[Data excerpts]
------
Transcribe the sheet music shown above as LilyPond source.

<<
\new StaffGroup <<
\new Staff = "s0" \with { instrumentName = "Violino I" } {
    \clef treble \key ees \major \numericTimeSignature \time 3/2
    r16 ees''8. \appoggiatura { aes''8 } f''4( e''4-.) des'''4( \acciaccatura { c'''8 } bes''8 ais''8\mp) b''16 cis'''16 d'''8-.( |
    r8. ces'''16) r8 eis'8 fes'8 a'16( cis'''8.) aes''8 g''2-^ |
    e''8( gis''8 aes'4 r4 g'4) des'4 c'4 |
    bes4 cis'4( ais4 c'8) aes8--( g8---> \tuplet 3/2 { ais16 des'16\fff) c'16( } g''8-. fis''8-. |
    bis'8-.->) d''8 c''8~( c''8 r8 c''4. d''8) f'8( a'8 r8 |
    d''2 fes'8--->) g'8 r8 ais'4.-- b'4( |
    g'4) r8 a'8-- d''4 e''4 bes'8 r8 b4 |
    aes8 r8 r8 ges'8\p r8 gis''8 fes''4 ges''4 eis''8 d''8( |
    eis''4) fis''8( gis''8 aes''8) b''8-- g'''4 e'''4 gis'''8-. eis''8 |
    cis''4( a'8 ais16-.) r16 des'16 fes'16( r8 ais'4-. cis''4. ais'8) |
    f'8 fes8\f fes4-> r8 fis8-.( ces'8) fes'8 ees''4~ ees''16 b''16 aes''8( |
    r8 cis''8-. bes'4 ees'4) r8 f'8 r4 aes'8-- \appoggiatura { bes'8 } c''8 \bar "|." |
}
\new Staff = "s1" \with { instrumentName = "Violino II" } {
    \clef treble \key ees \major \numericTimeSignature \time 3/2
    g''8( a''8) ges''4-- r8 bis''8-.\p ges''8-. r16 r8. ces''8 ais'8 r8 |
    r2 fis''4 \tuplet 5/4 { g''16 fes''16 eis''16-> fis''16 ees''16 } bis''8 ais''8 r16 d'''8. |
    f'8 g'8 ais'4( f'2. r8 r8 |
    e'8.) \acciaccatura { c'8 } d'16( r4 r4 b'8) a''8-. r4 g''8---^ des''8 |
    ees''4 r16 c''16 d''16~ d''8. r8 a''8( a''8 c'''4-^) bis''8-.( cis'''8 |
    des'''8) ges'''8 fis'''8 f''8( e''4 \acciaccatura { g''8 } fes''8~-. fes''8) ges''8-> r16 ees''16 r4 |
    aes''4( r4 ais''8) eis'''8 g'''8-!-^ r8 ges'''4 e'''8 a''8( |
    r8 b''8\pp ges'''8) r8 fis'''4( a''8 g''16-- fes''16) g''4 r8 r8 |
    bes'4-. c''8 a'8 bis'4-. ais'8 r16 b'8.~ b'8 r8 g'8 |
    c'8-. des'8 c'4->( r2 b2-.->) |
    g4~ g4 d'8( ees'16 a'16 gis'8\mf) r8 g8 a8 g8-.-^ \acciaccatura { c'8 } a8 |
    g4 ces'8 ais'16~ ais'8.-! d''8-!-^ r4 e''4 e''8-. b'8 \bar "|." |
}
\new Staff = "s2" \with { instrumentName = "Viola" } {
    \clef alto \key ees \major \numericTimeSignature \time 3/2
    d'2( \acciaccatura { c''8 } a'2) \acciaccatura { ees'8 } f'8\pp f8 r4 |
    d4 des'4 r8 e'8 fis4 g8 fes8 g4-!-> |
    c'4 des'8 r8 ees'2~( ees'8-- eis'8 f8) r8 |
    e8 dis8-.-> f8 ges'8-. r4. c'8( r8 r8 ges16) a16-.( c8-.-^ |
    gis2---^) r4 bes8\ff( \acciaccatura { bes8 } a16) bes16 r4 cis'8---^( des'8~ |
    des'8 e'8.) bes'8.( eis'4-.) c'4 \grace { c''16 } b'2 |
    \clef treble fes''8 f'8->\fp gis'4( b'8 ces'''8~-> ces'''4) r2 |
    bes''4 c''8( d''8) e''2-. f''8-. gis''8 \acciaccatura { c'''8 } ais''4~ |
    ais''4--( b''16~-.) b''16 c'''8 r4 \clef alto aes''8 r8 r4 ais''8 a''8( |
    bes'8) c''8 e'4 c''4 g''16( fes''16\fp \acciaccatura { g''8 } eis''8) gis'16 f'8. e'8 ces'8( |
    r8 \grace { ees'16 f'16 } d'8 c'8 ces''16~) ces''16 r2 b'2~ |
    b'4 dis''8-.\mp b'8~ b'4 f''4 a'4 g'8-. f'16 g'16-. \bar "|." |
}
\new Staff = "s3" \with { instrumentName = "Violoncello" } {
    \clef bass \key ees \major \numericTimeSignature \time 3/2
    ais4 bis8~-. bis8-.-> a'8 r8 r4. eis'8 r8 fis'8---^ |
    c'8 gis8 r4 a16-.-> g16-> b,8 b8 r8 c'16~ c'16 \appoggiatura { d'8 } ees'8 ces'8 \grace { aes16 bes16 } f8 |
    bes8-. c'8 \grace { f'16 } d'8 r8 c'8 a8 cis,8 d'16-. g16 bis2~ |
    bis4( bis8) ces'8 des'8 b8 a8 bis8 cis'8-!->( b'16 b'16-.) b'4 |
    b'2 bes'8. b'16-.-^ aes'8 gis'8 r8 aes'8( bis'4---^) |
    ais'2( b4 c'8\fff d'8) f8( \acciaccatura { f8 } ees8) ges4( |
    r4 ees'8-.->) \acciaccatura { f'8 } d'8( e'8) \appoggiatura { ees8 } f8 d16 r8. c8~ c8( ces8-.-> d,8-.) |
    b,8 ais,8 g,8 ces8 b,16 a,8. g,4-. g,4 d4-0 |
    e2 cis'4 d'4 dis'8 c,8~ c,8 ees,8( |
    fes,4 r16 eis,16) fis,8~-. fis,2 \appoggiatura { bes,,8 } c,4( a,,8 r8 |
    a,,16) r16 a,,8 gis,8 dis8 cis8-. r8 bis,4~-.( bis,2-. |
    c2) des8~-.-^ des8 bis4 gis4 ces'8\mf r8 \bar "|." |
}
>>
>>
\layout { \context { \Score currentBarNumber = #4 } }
------
*EXERCISE TASK*:
Find every line above that contains the string "appoggiatura", with case taken into account, and copy each of those lines.

*CORRECT ANSWER*:
    r16 ees''8. \appoggiatura { aes''8 } f''4( e''4-.) des'''4( \acciaccatura { c'''8 } bes''8 ais''8\mp) b''16 cis'''16 d'''8-.( |
    r8 cis''8-. bes'4 ees'4) r8 f'8 r4 aes'8-- \appoggiatura { bes'8 } c''8 \bar "|." |
    c'8 gis8 r4 a16-.-> g16-> b,8 b8 r8 c'16~ c'16 \appoggiatura { d'8 } ees'8 ces'8 \grace { aes16 bes16 } f8 |
    r4 ees'8-.->) \acciaccatura { f'8 } d'8( e'8) \appoggiatura { ees8 } f8 d16 r8. c8~ c8( ces8-.-> d,8-.) |
    fes,4 r16 eis,16) fis,8~-. fis,2 \appoggiatura { bes,,8 } c,4( a,,8 r8 |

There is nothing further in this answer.